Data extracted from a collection

---

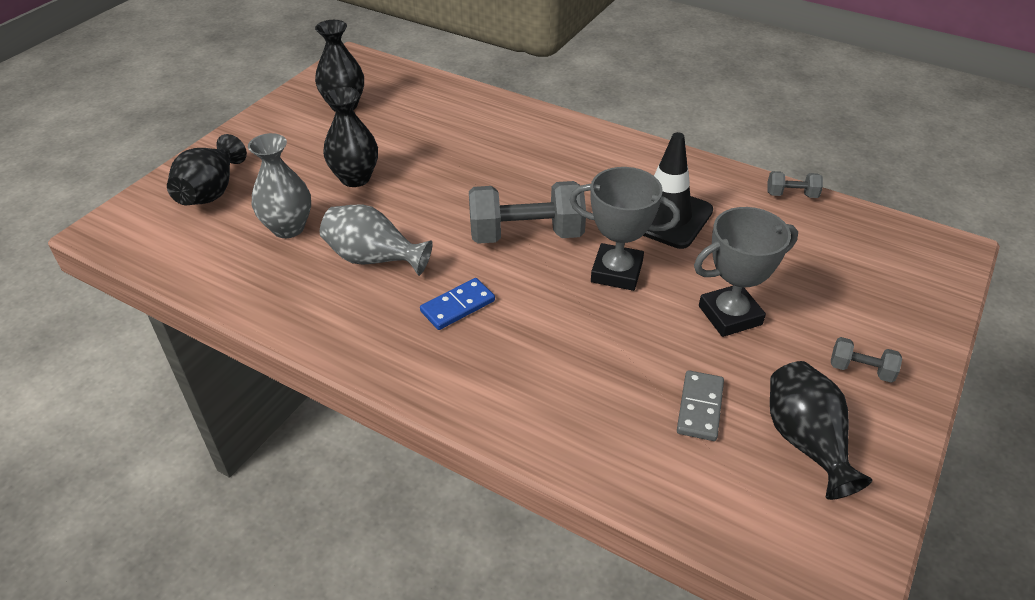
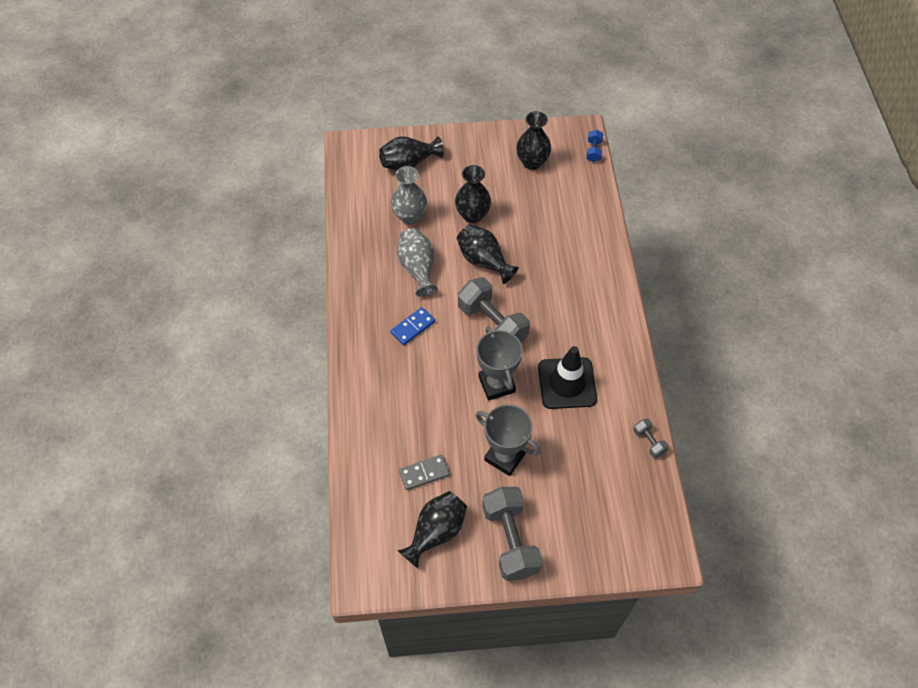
camera: 55 degrees right, 15 degrees up
(386, 64) = (593, 151): none -> blue dumbbell
(430, 200) = (484, 261): none -> black vase
(458, 306) = (413, 327): blue domino -> blue domino turned 60 degrees counterclockwise
(860, 370) = (510, 540): grey dumbbell -> grey dumbbell, size x2.14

---

Which lines of the data above contain the string "blue"? Copy each of them.

(386, 64) = (593, 151): none -> blue dumbbell
(458, 306) = (413, 327): blue domino -> blue domino turned 60 degrees counterclockwise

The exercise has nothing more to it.